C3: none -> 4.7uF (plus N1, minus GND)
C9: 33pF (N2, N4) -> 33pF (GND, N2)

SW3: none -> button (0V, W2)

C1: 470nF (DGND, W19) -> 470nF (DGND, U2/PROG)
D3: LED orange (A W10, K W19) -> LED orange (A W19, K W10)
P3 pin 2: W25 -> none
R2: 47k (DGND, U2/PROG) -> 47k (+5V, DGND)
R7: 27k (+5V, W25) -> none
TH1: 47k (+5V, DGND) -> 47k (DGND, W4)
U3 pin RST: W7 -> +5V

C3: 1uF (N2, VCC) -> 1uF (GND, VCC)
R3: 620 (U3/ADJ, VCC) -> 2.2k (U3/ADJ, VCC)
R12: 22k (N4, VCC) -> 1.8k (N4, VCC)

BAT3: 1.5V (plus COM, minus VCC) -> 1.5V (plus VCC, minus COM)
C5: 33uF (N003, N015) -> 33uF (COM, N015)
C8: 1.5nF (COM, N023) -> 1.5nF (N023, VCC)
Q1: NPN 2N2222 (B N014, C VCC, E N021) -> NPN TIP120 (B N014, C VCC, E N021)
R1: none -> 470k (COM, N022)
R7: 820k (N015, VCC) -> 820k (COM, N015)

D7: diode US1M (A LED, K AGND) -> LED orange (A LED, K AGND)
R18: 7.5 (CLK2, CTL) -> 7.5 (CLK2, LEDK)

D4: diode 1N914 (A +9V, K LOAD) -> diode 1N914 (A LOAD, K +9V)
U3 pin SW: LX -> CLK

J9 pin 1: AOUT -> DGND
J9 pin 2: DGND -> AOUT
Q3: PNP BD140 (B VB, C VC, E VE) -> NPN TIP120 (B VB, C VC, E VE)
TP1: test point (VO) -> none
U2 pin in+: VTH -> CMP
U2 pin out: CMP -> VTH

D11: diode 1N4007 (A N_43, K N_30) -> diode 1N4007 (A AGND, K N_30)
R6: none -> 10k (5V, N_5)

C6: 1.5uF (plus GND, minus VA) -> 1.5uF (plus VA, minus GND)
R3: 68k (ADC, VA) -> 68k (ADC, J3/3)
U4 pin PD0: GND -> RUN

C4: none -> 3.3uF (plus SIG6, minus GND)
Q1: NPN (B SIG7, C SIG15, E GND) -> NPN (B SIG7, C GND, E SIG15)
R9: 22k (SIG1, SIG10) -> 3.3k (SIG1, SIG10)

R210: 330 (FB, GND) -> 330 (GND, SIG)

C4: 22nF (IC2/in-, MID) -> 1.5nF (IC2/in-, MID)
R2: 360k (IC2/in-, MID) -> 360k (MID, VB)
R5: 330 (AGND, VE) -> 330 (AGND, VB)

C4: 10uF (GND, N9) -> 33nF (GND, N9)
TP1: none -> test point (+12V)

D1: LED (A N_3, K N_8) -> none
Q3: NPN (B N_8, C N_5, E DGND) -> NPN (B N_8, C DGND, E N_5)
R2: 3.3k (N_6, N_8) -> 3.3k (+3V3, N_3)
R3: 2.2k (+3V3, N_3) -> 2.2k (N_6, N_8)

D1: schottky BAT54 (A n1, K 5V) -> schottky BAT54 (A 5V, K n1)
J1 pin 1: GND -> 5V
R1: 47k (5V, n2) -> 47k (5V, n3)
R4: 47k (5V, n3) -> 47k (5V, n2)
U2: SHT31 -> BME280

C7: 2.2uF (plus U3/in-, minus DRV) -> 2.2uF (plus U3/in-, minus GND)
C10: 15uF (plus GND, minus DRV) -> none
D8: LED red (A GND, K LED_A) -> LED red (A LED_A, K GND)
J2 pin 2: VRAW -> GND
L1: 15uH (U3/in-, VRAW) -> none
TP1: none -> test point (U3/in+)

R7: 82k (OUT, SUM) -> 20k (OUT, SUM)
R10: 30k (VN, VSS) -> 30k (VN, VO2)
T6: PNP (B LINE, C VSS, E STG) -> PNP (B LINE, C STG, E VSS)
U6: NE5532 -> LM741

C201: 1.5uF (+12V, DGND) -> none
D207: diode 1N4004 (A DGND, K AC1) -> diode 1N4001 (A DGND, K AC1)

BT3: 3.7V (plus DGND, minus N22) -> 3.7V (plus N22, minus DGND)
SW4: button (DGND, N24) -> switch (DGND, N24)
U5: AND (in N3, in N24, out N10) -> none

■ ■ ■ ■

Filter the listing above by the word "button"; copy each line that passes.

SW3: none -> button (0V, W2)
SW4: button (DGND, N24) -> switch (DGND, N24)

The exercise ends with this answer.